● **TASK DETAILS**:
Put each line of the rows below into a JSON list of strings, one string per line, and leave out any blank lines.

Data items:
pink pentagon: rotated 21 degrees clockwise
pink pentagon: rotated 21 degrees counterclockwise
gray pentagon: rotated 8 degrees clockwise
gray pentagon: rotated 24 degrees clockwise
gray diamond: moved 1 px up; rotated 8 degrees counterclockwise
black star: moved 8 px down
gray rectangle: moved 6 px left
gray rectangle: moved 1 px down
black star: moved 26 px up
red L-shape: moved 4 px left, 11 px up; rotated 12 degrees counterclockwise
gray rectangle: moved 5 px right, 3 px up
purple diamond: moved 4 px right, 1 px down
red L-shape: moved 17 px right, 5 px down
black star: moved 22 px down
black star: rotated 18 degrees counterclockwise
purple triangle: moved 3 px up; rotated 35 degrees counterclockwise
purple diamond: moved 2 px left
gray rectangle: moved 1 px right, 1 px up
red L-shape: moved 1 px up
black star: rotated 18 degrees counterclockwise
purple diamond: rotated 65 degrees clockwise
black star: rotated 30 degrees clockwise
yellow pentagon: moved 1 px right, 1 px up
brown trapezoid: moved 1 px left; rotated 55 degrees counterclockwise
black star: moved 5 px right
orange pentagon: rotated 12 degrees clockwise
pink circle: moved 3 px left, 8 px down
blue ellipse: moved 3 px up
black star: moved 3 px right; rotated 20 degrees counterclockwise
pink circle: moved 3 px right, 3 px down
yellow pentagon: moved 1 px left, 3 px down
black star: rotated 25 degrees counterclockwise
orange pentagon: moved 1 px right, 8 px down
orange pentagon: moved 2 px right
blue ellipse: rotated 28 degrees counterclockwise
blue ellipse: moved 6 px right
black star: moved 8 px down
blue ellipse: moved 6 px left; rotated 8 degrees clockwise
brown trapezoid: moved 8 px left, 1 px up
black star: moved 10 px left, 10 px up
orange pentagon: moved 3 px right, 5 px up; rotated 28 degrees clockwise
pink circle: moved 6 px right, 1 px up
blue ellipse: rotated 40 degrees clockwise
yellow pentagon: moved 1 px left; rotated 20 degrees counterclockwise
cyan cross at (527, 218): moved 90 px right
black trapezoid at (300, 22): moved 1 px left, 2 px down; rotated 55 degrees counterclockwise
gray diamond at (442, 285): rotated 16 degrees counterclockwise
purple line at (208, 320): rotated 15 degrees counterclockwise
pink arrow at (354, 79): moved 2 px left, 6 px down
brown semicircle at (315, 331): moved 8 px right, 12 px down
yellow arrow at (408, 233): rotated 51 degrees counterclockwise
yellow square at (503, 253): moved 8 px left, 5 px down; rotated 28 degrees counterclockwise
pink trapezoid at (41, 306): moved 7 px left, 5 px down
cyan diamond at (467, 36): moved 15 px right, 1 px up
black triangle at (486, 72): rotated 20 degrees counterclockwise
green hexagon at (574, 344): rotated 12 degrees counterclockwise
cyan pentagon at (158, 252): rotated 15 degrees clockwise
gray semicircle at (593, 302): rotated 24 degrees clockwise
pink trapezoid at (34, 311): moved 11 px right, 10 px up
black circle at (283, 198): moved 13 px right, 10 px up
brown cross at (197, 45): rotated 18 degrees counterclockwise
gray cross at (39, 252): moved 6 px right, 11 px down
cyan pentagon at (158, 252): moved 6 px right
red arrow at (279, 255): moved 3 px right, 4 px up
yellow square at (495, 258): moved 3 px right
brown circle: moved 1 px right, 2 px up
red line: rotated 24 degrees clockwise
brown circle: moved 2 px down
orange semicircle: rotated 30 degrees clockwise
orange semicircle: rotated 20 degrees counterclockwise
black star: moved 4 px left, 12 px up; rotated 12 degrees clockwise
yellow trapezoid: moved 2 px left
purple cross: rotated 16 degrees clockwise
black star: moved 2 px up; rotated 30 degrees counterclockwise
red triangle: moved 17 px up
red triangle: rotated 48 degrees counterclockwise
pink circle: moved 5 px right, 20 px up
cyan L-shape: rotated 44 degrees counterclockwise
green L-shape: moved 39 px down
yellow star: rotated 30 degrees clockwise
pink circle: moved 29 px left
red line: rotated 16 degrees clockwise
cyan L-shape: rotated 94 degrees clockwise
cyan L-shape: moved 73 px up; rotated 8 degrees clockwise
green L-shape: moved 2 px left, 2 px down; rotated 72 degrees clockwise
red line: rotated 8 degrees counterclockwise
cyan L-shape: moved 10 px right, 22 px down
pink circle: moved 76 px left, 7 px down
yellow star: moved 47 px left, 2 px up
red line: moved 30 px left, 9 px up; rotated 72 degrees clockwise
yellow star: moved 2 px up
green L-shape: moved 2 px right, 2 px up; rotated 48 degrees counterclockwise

● **RIGHT ANSWER**:
[
  "pink pentagon: rotated 21 degrees clockwise",
  "pink pentagon: rotated 21 degrees counterclockwise",
  "gray pentagon: rotated 8 degrees clockwise",
  "gray pentagon: rotated 24 degrees clockwise",
  "gray diamond: moved 1 px up; rotated 8 degrees counterclockwise",
  "black star: moved 8 px down",
  "gray rectangle: moved 6 px left",
  "gray rectangle: moved 1 px down",
  "black star: moved 26 px up",
  "red L-shape: moved 4 px left, 11 px up; rotated 12 degrees counterclockwise",
  "gray rectangle: moved 5 px right, 3 px up",
  "purple diamond: moved 4 px right, 1 px down",
  "red L-shape: moved 17 px right, 5 px down",
  "black star: moved 22 px down",
  "black star: rotated 18 degrees counterclockwise",
  "purple triangle: moved 3 px up; rotated 35 degrees counterclockwise",
  "purple diamond: moved 2 px left",
  "gray rectangle: moved 1 px right, 1 px up",
  "red L-shape: moved 1 px up",
  "black star: rotated 18 degrees counterclockwise",
  "purple diamond: rotated 65 degrees clockwise",
  "black star: rotated 30 degrees clockwise",
  "yellow pentagon: moved 1 px right, 1 px up",
  "brown trapezoid: moved 1 px left; rotated 55 degrees counterclockwise",
  "black star: moved 5 px right",
  "orange pentagon: rotated 12 degrees clockwise",
  "pink circle: moved 3 px left, 8 px down",
  "blue ellipse: moved 3 px up",
  "black star: moved 3 px right; rotated 20 degrees counterclockwise",
  "pink circle: moved 3 px right, 3 px down",
  "yellow pentagon: moved 1 px left, 3 px down",
  "black star: rotated 25 degrees counterclockwise",
  "orange pentagon: moved 1 px right, 8 px down",
  "orange pentagon: moved 2 px right",
  "blue ellipse: rotated 28 degrees counterclockwise",
  "blue ellipse: moved 6 px right",
  "black star: moved 8 px down",
  "blue ellipse: moved 6 px left; rotated 8 degrees clockwise",
  "brown trapezoid: moved 8 px left, 1 px up",
  "black star: moved 10 px left, 10 px up",
  "orange pentagon: moved 3 px right, 5 px up; rotated 28 degrees clockwise",
  "pink circle: moved 6 px right, 1 px up",
  "blue ellipse: rotated 40 degrees clockwise",
  "yellow pentagon: moved 1 px left; rotated 20 degrees counterclockwise",
  "cyan cross at (527, 218): moved 90 px right",
  "black trapezoid at (300, 22): moved 1 px left, 2 px down; rotated 55 degrees counterclockwise",
  "gray diamond at (442, 285): rotated 16 degrees counterclockwise",
  "purple line at (208, 320): rotated 15 degrees counterclockwise",
  "pink arrow at (354, 79): moved 2 px left, 6 px down",
  "brown semicircle at (315, 331): moved 8 px right, 12 px down",
  "yellow arrow at (408, 233): rotated 51 degrees counterclockwise",
  "yellow square at (503, 253): moved 8 px left, 5 px down; rotated 28 degrees counterclockwise",
  "pink trapezoid at (41, 306): moved 7 px left, 5 px down",
  "cyan diamond at (467, 36): moved 15 px right, 1 px up",
  "black triangle at (486, 72): rotated 20 degrees counterclockwise",
  "green hexagon at (574, 344): rotated 12 degrees counterclockwise",
  "cyan pentagon at (158, 252): rotated 15 degrees clockwise",
  "gray semicircle at (593, 302): rotated 24 degrees clockwise",
  "pink trapezoid at (34, 311): moved 11 px right, 10 px up",
  "black circle at (283, 198): moved 13 px right, 10 px up",
  "brown cross at (197, 45): rotated 18 degrees counterclockwise",
  "gray cross at (39, 252): moved 6 px right, 11 px down",
  "cyan pentagon at (158, 252): moved 6 px right",
  "red arrow at (279, 255): moved 3 px right, 4 px up",
  "yellow square at (495, 258): moved 3 px right",
  "brown circle: moved 1 px right, 2 px up",
  "red line: rotated 24 degrees clockwise",
  "brown circle: moved 2 px down",
  "orange semicircle: rotated 30 degrees clockwise",
  "orange semicircle: rotated 20 degrees counterclockwise",
  "black star: moved 4 px left, 12 px up; rotated 12 degrees clockwise",
  "yellow trapezoid: moved 2 px left",
  "purple cross: rotated 16 degrees clockwise",
  "black star: moved 2 px up; rotated 30 degrees counterclockwise",
  "red triangle: moved 17 px up",
  "red triangle: rotated 48 degrees counterclockwise",
  "pink circle: moved 5 px right, 20 px up",
  "cyan L-shape: rotated 44 degrees counterclockwise",
  "green L-shape: moved 39 px down",
  "yellow star: rotated 30 degrees clockwise",
  "pink circle: moved 29 px left",
  "red line: rotated 16 degrees clockwise",
  "cyan L-shape: rotated 94 degrees clockwise",
  "cyan L-shape: moved 73 px up; rotated 8 degrees clockwise",
  "green L-shape: moved 2 px left, 2 px down; rotated 72 degrees clockwise",
  "red line: rotated 8 degrees counterclockwise",
  "cyan L-shape: moved 10 px right, 22 px down",
  "pink circle: moved 76 px left, 7 px down",
  "yellow star: moved 47 px left, 2 px up",
  "red line: moved 30 px left, 9 px up; rotated 72 degrees clockwise",
  "yellow star: moved 2 px up",
  "green L-shape: moved 2 px right, 2 px up; rotated 48 degrees counterclockwise"
]